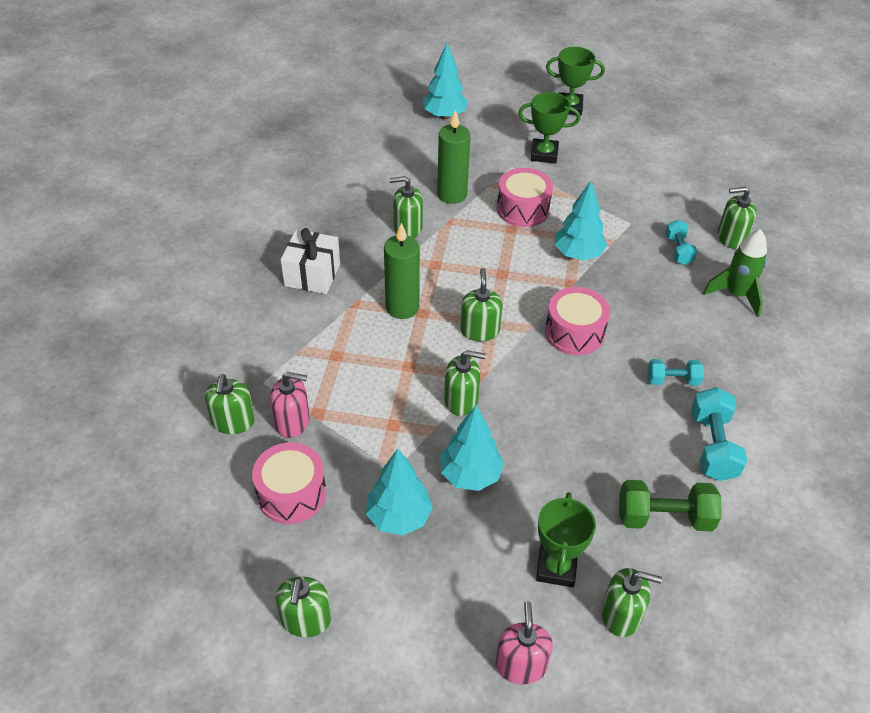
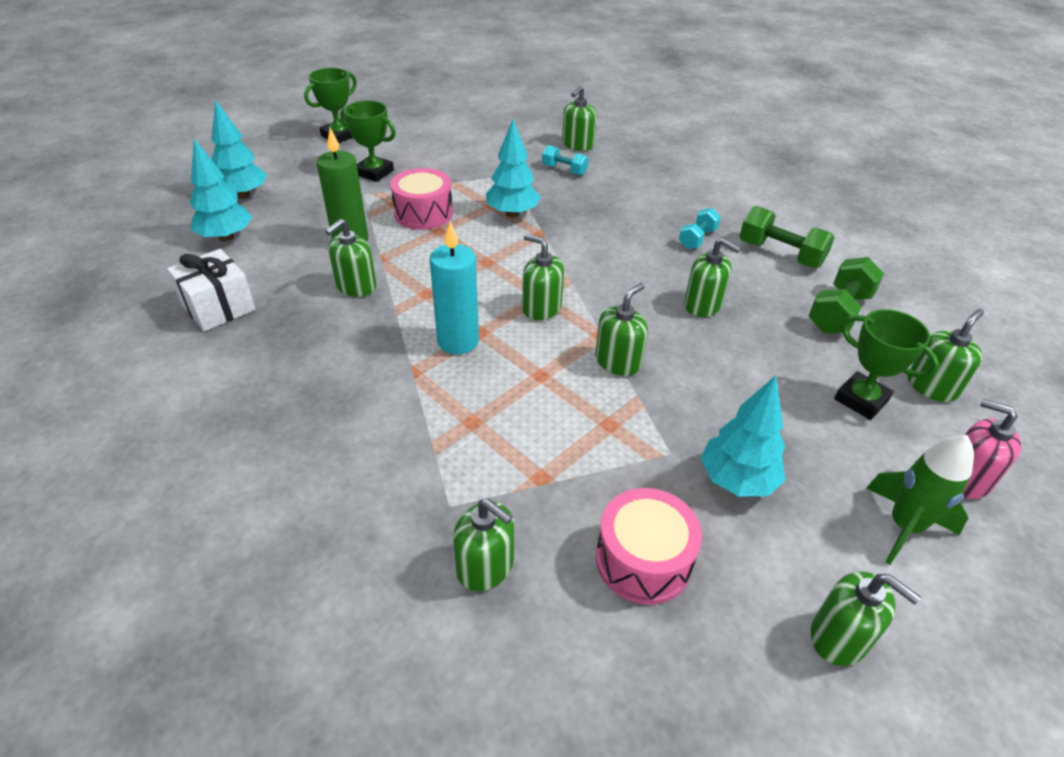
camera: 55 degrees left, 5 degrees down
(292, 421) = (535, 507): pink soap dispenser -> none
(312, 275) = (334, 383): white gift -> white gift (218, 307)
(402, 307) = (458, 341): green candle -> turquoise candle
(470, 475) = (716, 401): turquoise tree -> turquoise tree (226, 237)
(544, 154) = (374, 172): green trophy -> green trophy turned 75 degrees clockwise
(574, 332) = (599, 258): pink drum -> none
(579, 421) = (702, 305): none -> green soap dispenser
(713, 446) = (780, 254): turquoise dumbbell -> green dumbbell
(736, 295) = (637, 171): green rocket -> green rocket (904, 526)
+ + +
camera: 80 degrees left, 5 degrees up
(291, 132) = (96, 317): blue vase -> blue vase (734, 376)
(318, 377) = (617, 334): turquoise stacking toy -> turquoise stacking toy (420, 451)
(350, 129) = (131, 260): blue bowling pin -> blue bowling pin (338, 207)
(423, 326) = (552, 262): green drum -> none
+ + +
Write out exactly the lines that fall from the line with "(579, 421) = (702, 305): none" to the line with "(736, 295) = (637, 171): green" in the records above, keeping both ends.

» SOLUTION
(579, 421) = (702, 305): none -> green soap dispenser
(713, 446) = (780, 254): turquoise dumbbell -> green dumbbell
(736, 295) = (637, 171): green rocket -> green rocket (904, 526)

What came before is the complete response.